→ **Exercise aim**
Find the word "eraser" in the listing. Copy out each line where it occurs.

→ **Data**
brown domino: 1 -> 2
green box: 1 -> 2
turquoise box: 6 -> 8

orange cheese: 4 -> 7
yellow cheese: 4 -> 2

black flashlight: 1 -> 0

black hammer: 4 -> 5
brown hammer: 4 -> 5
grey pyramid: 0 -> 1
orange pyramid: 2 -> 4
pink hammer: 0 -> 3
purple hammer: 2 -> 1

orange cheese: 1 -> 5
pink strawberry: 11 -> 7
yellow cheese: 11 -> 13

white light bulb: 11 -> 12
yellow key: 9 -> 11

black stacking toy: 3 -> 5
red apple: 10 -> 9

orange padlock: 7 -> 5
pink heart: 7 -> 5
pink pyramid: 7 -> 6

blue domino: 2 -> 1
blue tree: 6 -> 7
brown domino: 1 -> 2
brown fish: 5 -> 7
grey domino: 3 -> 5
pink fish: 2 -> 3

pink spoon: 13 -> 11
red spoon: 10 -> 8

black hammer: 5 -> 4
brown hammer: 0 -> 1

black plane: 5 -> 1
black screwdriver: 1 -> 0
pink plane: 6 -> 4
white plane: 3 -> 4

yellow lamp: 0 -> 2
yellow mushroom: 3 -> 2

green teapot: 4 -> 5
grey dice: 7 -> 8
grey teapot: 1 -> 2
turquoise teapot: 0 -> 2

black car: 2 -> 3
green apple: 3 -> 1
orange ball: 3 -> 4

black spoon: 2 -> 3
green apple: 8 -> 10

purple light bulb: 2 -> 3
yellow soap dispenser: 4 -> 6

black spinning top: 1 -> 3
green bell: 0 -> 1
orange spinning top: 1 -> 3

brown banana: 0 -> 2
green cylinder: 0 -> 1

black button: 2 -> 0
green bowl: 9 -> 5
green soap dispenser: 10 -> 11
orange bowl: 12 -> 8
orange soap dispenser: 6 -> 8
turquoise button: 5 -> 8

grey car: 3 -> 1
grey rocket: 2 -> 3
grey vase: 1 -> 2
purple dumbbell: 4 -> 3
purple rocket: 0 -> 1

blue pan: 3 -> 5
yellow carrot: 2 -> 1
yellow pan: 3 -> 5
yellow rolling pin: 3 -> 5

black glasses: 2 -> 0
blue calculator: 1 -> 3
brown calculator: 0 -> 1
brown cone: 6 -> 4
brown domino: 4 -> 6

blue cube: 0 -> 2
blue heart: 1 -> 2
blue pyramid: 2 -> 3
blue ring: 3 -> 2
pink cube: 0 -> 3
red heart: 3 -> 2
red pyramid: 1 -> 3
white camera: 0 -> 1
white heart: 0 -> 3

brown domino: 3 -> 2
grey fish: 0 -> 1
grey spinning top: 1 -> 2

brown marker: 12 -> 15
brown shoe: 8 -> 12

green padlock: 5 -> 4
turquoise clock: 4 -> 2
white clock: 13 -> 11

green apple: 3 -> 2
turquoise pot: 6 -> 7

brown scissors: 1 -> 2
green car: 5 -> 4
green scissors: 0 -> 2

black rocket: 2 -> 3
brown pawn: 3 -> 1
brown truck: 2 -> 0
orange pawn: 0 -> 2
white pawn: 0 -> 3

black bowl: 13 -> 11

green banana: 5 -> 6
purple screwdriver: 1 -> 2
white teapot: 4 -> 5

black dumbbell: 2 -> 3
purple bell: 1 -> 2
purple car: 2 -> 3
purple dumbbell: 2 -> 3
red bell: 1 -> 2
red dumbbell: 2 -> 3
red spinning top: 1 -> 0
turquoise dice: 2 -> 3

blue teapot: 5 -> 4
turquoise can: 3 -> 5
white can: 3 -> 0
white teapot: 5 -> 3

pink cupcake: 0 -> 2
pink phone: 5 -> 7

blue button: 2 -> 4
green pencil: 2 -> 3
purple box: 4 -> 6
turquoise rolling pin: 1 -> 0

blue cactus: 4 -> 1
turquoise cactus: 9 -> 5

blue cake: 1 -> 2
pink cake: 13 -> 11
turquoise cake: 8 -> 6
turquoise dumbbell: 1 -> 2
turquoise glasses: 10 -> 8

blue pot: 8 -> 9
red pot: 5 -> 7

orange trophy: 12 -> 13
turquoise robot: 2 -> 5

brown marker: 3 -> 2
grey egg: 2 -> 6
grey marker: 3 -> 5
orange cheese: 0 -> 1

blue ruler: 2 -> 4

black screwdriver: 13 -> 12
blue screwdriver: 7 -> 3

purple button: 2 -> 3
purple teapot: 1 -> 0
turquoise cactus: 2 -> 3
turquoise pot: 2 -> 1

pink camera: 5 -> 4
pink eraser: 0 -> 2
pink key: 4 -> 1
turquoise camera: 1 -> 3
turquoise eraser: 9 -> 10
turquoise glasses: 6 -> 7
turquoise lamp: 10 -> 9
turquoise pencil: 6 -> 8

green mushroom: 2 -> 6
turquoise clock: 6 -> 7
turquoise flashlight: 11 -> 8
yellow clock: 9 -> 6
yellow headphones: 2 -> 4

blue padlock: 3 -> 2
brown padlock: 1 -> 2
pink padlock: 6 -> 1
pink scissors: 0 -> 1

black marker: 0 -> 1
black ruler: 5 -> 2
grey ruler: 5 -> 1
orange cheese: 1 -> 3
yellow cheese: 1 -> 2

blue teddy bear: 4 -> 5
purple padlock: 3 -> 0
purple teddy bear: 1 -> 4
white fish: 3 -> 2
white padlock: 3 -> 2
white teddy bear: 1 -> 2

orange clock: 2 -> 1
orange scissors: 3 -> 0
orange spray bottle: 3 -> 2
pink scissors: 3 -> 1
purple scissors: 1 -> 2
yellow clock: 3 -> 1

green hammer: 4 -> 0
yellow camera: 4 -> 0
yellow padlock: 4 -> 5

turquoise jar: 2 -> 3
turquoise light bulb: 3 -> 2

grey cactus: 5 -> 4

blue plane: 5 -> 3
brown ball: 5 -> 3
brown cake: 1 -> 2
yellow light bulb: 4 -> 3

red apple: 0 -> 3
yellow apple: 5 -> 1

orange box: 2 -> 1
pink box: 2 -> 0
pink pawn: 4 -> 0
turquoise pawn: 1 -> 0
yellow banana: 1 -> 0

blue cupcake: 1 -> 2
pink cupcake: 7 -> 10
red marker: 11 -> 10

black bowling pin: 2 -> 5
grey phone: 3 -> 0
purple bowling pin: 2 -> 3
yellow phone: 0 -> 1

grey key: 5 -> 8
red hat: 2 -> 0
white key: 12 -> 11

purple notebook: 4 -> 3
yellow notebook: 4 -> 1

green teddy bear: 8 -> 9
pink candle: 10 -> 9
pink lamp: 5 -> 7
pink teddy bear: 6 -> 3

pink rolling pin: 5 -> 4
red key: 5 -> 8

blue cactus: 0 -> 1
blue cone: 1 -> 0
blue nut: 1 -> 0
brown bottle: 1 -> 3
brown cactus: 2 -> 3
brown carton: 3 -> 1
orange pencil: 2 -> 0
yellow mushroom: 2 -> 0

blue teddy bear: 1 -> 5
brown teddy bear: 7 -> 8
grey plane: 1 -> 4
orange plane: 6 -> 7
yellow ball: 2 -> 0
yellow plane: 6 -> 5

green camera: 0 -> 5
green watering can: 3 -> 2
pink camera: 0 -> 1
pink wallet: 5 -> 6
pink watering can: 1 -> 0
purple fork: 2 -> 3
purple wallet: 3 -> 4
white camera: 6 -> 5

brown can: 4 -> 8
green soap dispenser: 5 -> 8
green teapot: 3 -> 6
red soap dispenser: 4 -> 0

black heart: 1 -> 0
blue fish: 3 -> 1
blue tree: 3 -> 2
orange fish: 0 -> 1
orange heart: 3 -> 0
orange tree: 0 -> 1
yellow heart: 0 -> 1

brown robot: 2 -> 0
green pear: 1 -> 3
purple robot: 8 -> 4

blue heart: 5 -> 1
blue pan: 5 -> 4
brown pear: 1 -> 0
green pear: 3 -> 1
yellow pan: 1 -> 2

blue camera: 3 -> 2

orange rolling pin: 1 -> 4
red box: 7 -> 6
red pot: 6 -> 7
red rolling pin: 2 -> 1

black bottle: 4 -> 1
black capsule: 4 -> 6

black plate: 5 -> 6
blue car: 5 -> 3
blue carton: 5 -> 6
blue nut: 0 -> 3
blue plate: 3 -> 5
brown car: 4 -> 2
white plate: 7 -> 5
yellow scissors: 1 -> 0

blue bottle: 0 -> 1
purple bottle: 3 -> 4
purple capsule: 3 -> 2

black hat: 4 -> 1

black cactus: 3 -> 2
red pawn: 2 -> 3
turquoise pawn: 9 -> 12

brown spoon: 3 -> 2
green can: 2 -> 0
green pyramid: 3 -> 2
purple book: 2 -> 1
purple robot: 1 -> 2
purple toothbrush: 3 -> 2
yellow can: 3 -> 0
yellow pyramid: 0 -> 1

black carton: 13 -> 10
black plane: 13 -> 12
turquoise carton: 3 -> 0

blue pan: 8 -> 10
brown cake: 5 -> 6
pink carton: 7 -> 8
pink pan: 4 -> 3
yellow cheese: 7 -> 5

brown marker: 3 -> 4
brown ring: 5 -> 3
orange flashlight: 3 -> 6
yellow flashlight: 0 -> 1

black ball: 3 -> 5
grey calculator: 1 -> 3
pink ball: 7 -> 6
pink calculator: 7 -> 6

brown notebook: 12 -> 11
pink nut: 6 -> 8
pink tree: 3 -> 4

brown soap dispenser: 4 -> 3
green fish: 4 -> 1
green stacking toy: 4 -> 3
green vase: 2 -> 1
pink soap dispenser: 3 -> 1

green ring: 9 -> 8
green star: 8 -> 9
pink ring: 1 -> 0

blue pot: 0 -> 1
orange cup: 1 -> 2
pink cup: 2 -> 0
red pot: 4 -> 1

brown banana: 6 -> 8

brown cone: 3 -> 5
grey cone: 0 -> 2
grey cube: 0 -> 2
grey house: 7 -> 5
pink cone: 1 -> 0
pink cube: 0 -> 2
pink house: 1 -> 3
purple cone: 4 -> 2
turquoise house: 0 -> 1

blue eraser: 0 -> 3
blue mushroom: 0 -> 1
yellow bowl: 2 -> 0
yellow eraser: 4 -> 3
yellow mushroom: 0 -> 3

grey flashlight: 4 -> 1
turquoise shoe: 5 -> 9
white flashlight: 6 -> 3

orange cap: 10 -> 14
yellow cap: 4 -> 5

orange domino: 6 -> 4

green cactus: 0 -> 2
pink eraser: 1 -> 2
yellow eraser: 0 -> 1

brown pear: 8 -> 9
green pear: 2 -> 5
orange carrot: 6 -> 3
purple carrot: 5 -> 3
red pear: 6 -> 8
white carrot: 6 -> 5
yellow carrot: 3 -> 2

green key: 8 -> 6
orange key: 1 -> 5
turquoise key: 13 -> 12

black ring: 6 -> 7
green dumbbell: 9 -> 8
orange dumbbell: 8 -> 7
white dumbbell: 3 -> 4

→ **Final answer**
pink eraser: 0 -> 2
turquoise eraser: 9 -> 10
blue eraser: 0 -> 3
yellow eraser: 4 -> 3
pink eraser: 1 -> 2
yellow eraser: 0 -> 1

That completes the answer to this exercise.